- _ACTION ITEM_
Restate word for word the lines of the material below, from the line with "R105: 1k (MID, VOL) -> 1k (MID, VCTRL)" to the line with "R104: none -> 750k (GND, MID)", both lines included, and no others.

- _STORED DATA_
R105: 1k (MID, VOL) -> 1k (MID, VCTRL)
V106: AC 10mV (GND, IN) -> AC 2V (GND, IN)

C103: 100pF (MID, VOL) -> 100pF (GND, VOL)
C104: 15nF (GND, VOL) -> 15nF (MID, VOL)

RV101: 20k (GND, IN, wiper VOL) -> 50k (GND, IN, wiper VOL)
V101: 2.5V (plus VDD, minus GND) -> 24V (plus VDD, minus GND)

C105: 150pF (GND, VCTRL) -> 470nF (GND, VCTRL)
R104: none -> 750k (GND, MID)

* * *

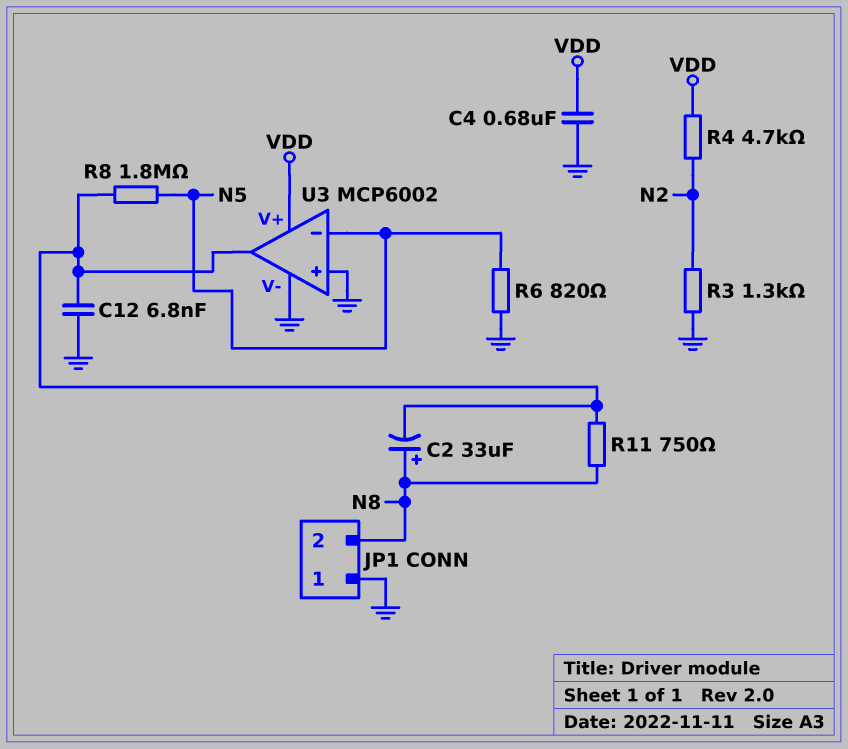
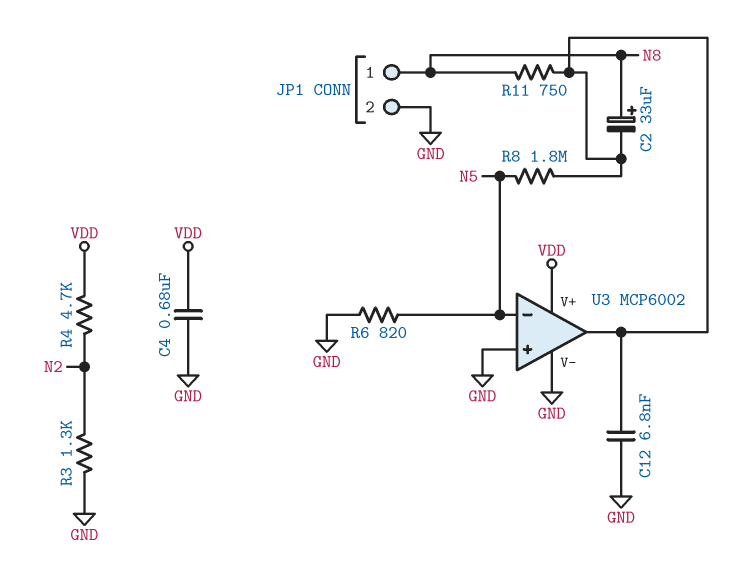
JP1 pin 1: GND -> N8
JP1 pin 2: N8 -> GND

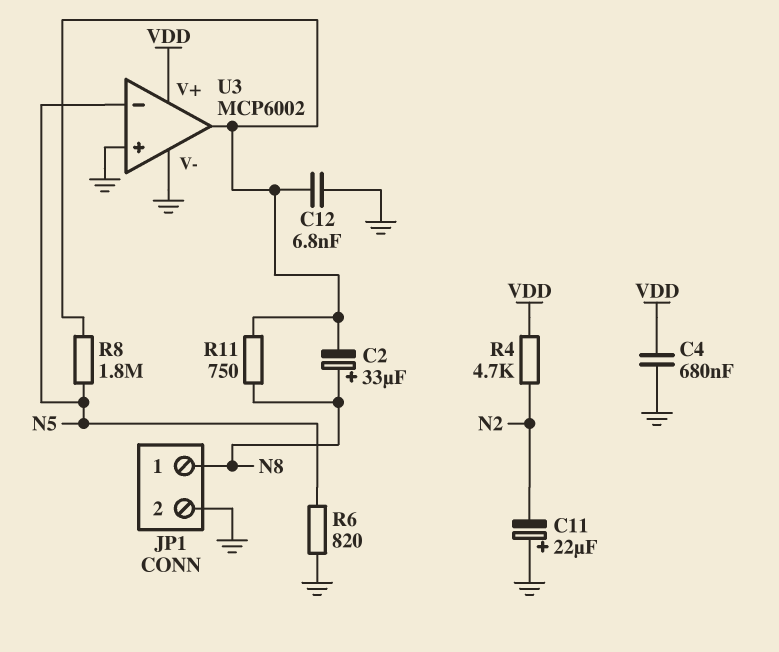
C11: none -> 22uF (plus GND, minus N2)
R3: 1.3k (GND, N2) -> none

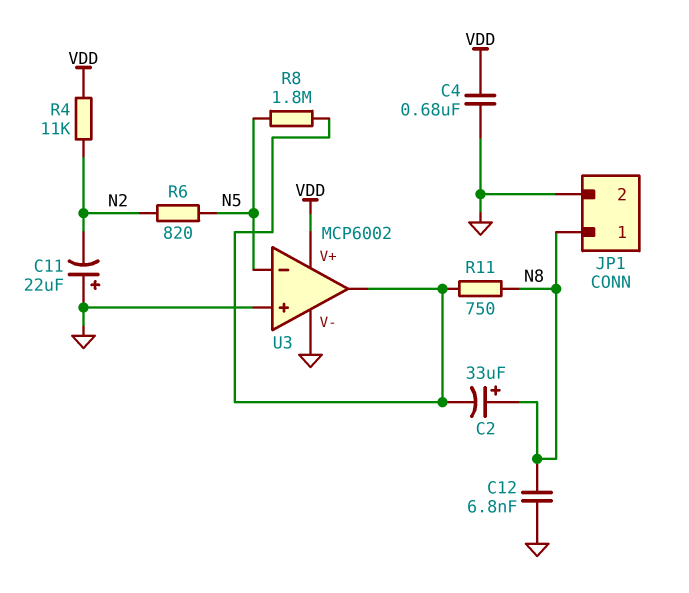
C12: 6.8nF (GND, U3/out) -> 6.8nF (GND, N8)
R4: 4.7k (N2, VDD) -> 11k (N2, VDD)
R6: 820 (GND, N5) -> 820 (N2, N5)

- _SOLVED EXERCISE_
R105: 1k (MID, VOL) -> 1k (MID, VCTRL)
V106: AC 10mV (GND, IN) -> AC 2V (GND, IN)

C103: 100pF (MID, VOL) -> 100pF (GND, VOL)
C104: 15nF (GND, VOL) -> 15nF (MID, VOL)

RV101: 20k (GND, IN, wiper VOL) -> 50k (GND, IN, wiper VOL)
V101: 2.5V (plus VDD, minus GND) -> 24V (plus VDD, minus GND)

C105: 150pF (GND, VCTRL) -> 470nF (GND, VCTRL)
R104: none -> 750k (GND, MID)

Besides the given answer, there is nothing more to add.